WHAT YOU ARE ASKED TO DO: All the lines below need retyping exactly, apart from the images.

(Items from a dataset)
|---|

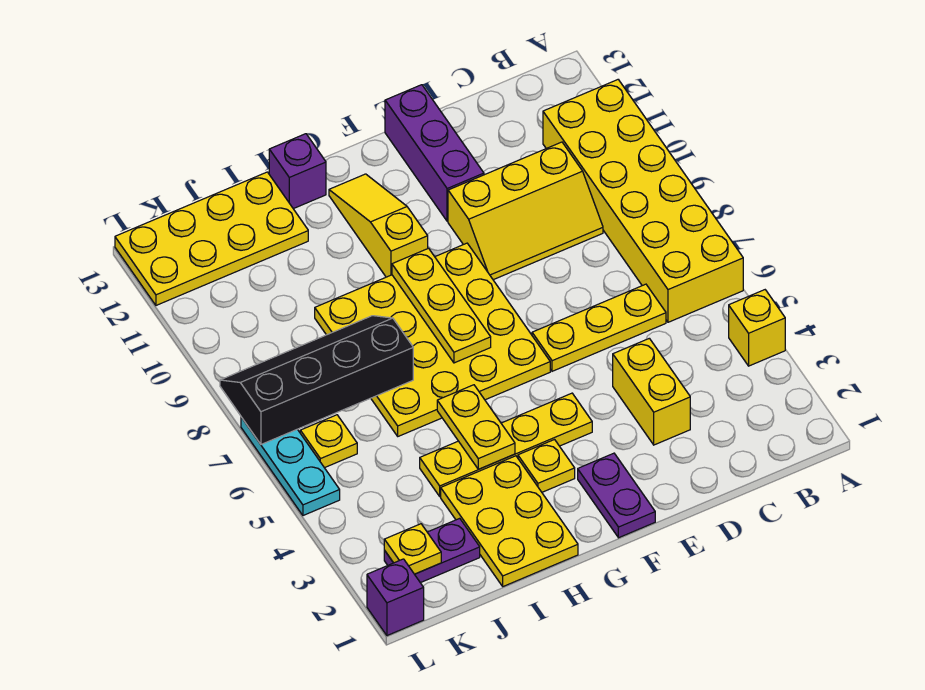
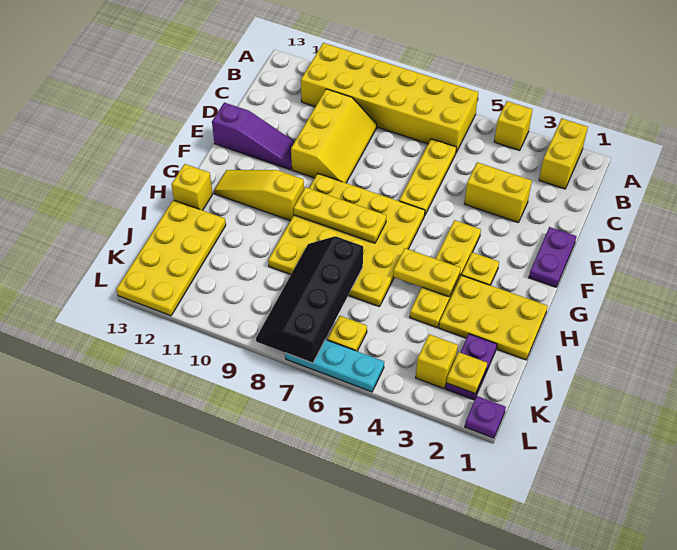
none -> yellow brick A2:B2 level 1
purple brick E11:E13 level 1 -> purple slope E11:E13 level 1 top 13
purple plate F1:F2 level 1 -> purple plate E1:F1 level 1
purple brick H13 level 1 -> yellow brick H13 level 1
none -> yellow brick K3 level 1
purple brick L1 level 1 -> purple plate L1 level 1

|---|

TASK OUTPUT:
none -> yellow brick A2:B2 level 1
purple brick E11:E13 level 1 -> purple slope E11:E13 level 1 top 13
purple plate F1:F2 level 1 -> purple plate E1:F1 level 1
purple brick H13 level 1 -> yellow brick H13 level 1
none -> yellow brick K3 level 1
purple brick L1 level 1 -> purple plate L1 level 1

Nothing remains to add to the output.